- ASSIGNED TASK -
Please repeat only the lines below starting at the line that holds "Merza: [1019,412,1063,456] ->" and ending at the line that holds "Activity - voucher94: [457,483,707,598]", exactly, with both of those lines included and every picture omitted.

- SUPPLIED DATA -

________________

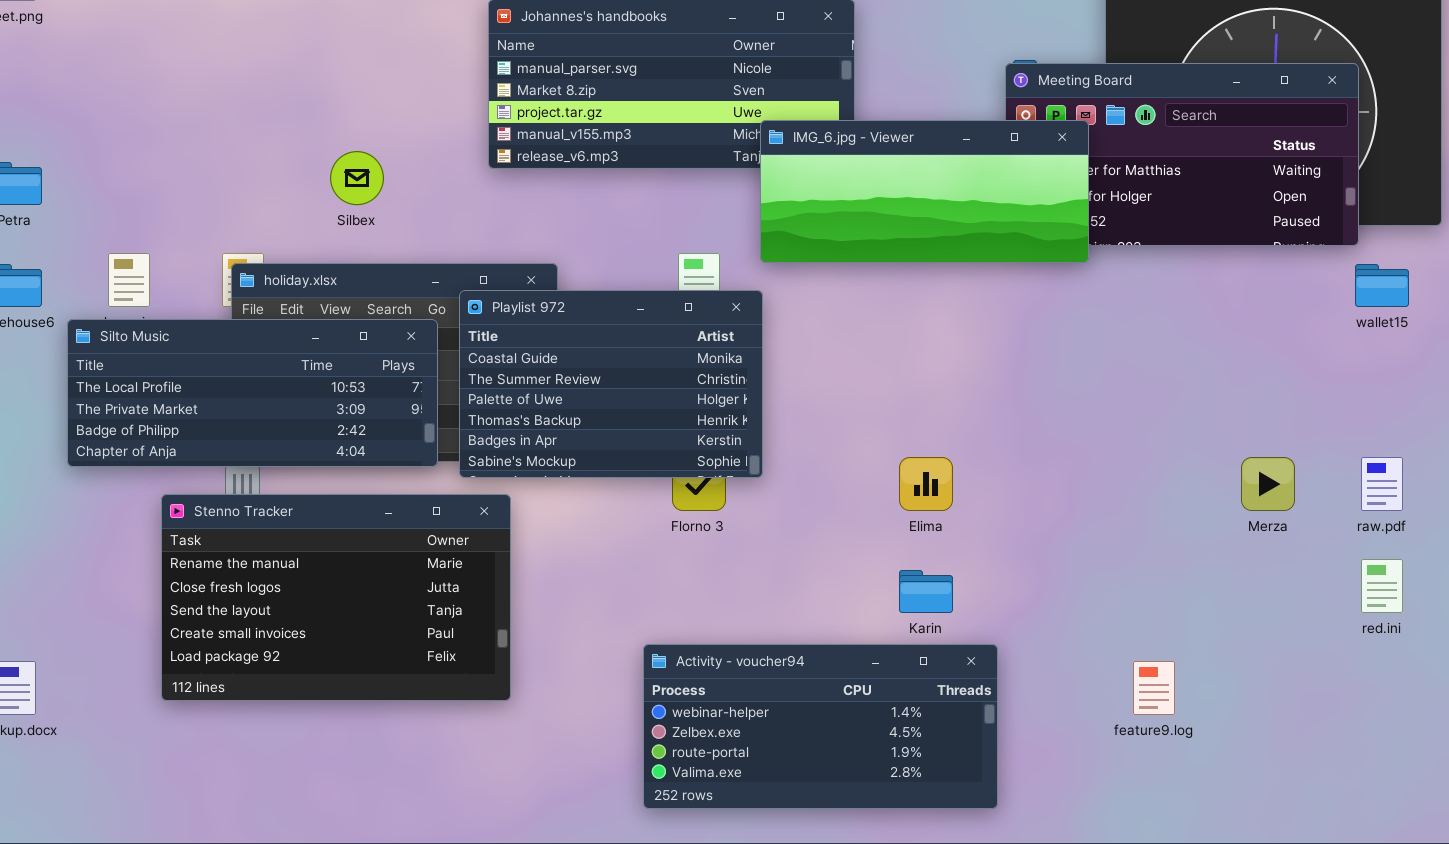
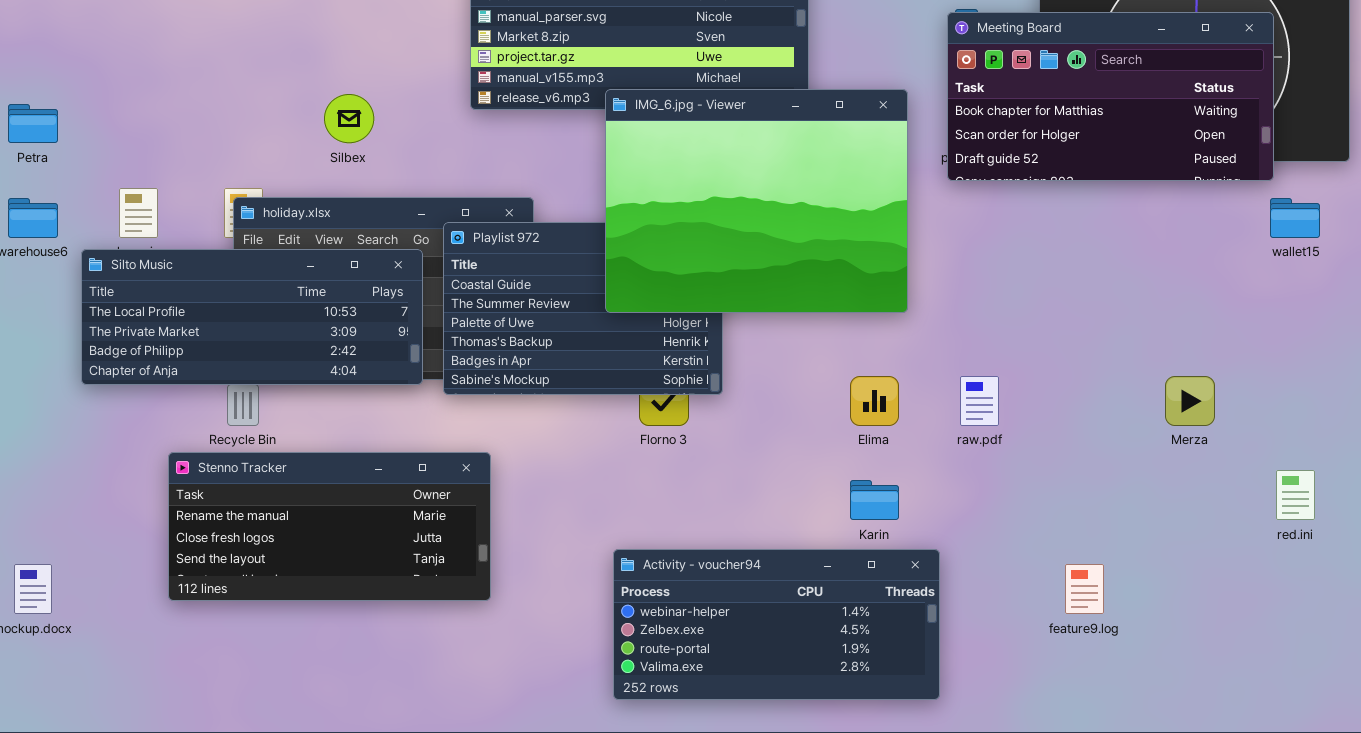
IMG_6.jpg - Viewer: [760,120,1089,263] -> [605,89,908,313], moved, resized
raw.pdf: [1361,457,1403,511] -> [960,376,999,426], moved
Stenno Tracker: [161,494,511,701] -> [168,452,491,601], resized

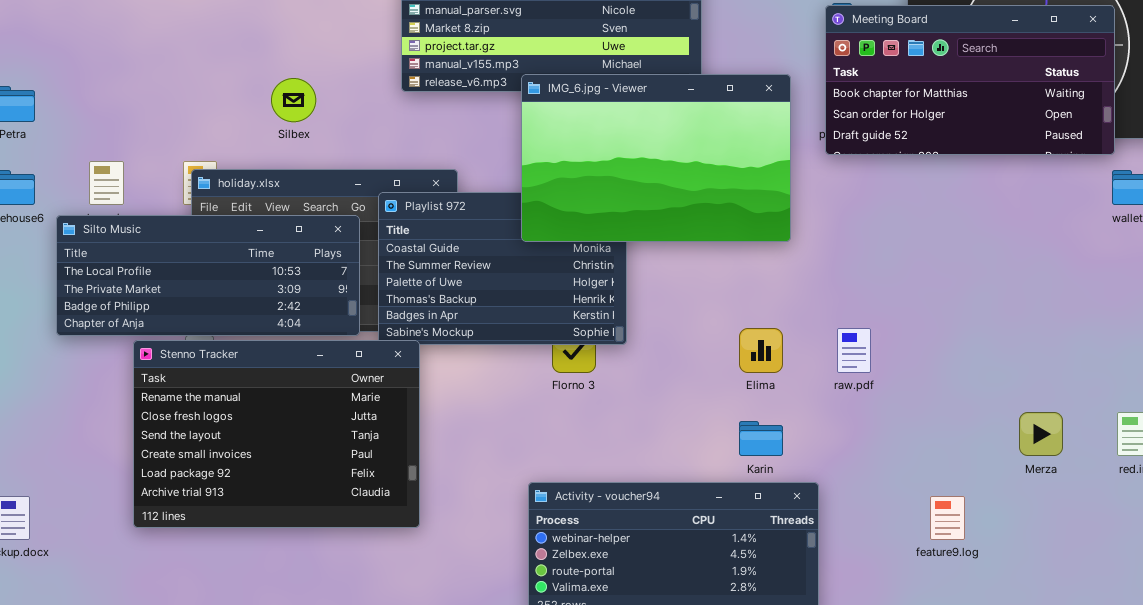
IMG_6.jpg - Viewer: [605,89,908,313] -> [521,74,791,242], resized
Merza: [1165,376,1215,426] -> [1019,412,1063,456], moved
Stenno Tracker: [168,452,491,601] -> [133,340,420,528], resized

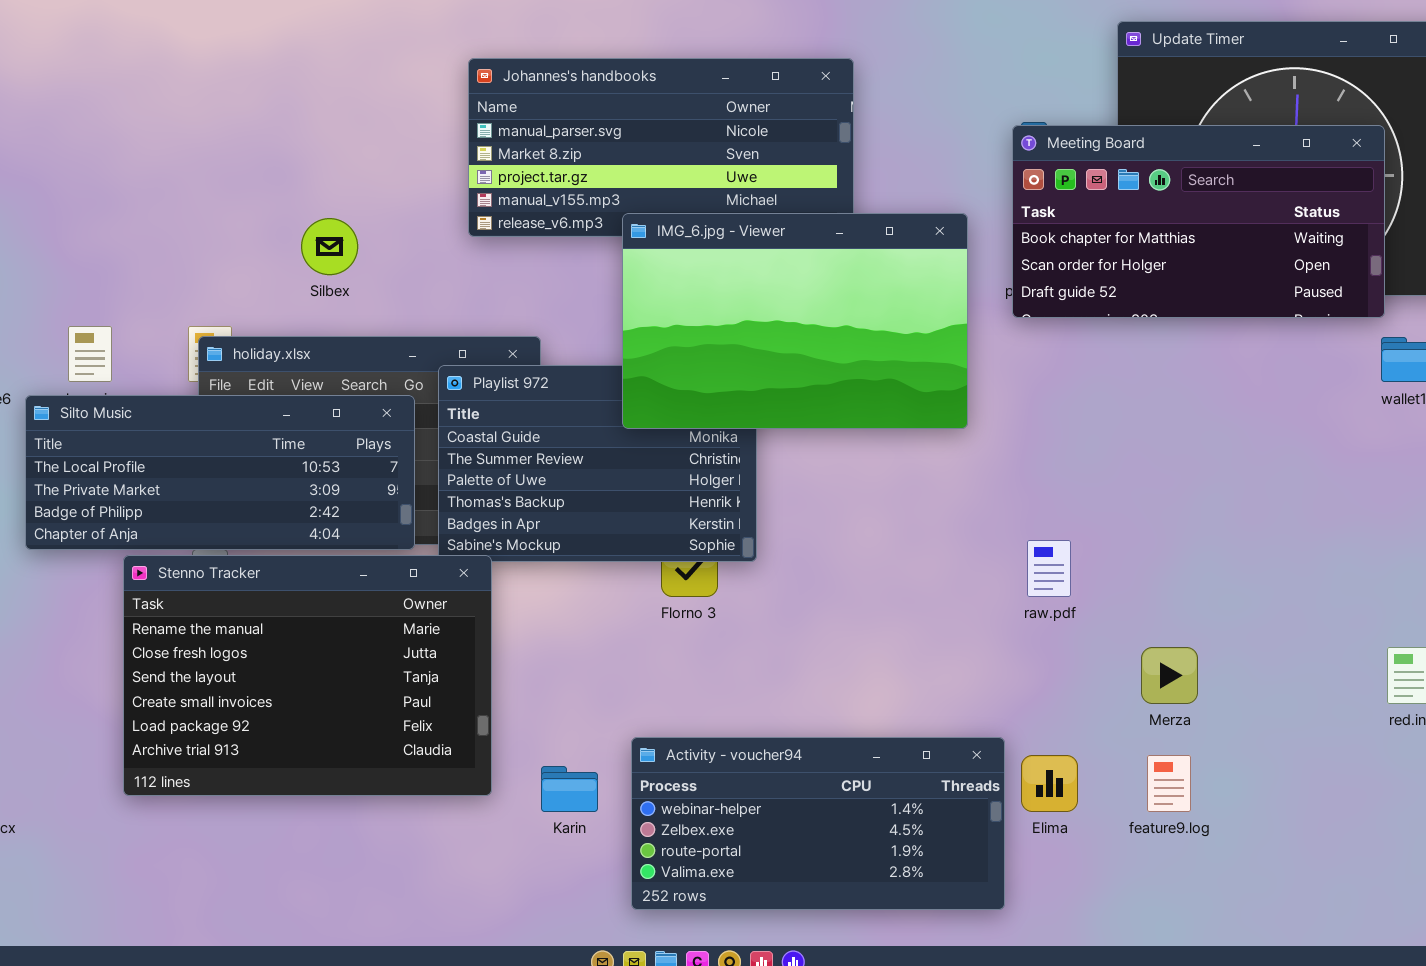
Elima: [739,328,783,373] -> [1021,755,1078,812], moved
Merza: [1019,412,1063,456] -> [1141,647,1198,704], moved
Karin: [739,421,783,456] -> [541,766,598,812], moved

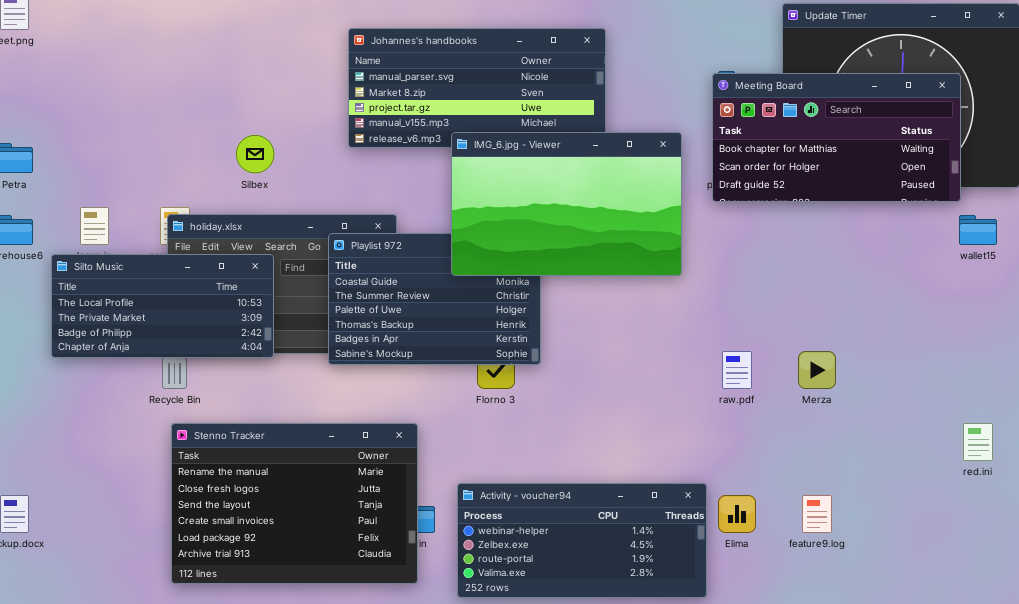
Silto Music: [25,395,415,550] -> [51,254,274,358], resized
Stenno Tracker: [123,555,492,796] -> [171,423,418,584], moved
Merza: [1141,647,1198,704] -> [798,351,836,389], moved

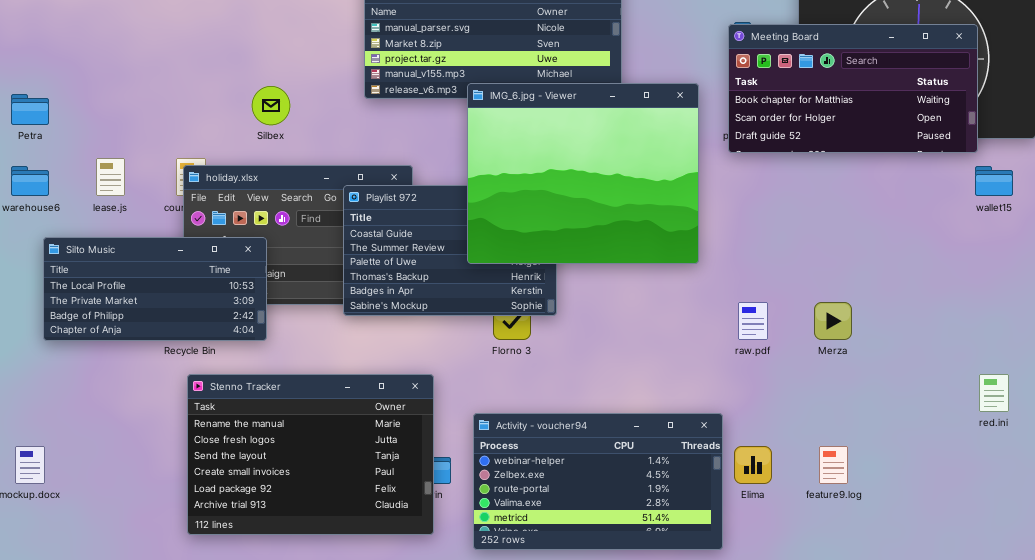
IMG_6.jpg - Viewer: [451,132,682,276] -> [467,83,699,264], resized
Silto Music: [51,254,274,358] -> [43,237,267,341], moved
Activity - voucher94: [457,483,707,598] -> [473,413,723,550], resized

________________

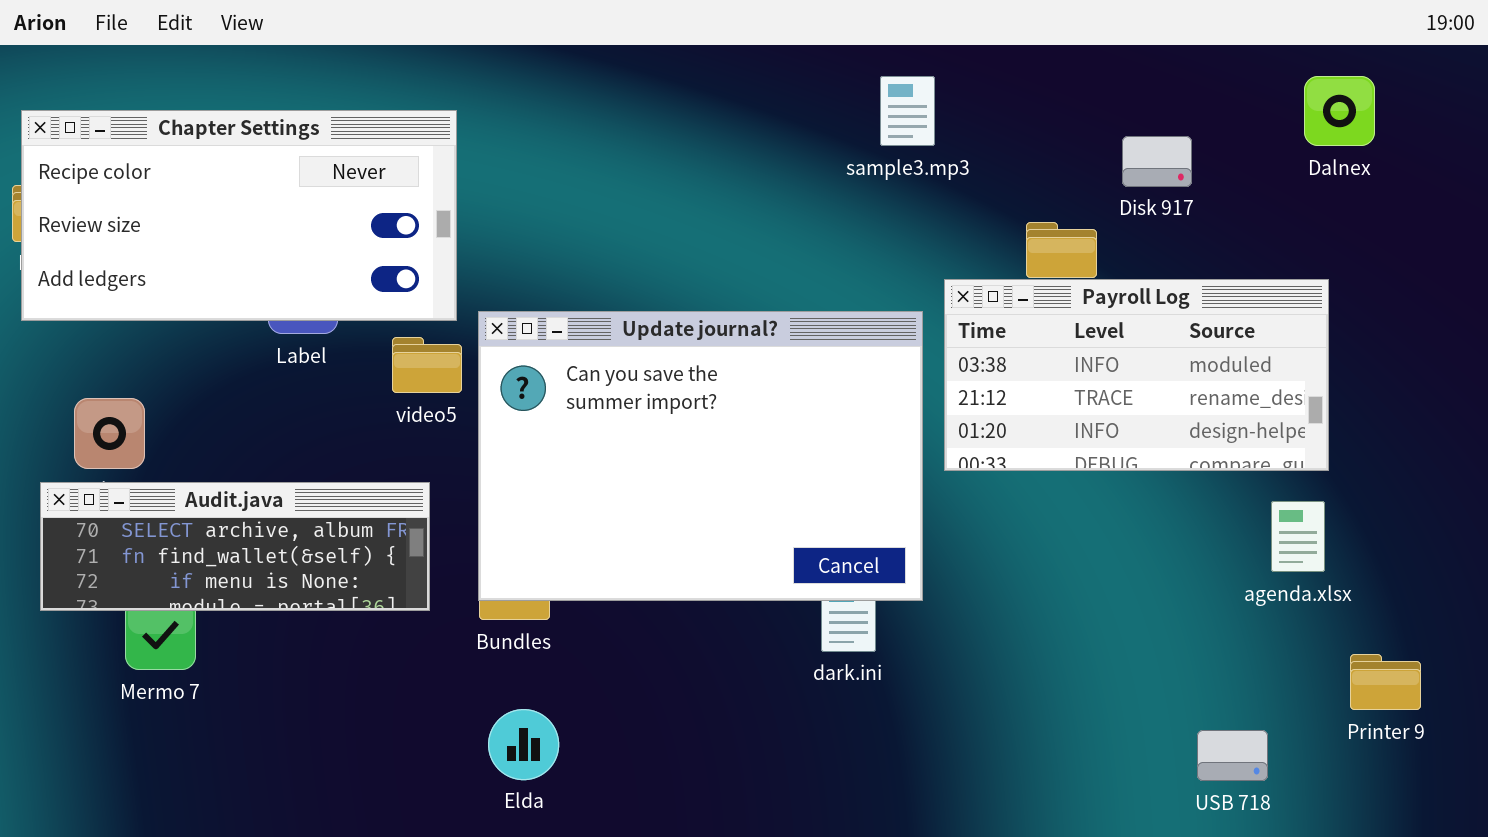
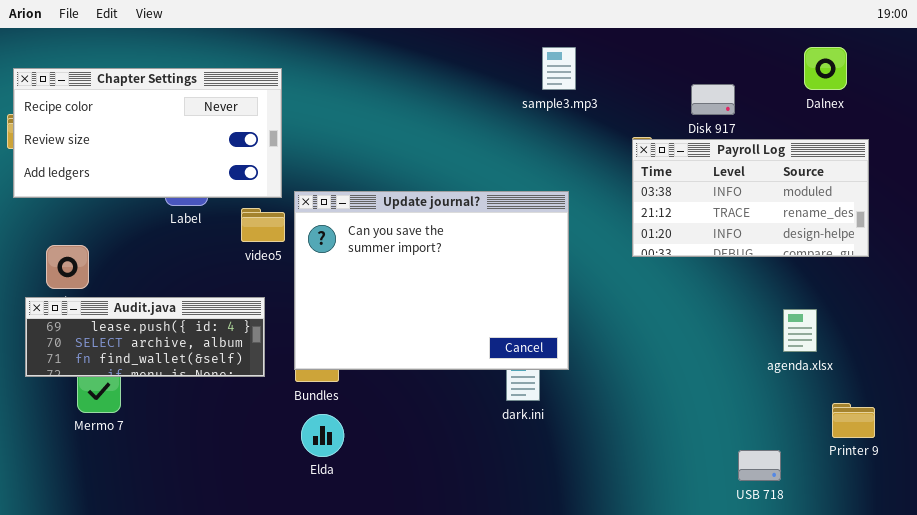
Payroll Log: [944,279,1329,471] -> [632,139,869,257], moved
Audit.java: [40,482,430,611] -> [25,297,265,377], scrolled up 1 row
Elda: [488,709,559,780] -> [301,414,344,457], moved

________________

- EXERCISE RESPONSE -
Merza: [1019,412,1063,456] -> [1141,647,1198,704], moved
Karin: [739,421,783,456] -> [541,766,598,812], moved

Silto Music: [25,395,415,550] -> [51,254,274,358], resized
Stenno Tracker: [123,555,492,796] -> [171,423,418,584], moved
Merza: [1141,647,1198,704] -> [798,351,836,389], moved

IMG_6.jpg - Viewer: [451,132,682,276] -> [467,83,699,264], resized
Silto Music: [51,254,274,358] -> [43,237,267,341], moved
Activity - voucher94: [457,483,707,598] -> [473,413,723,550], resized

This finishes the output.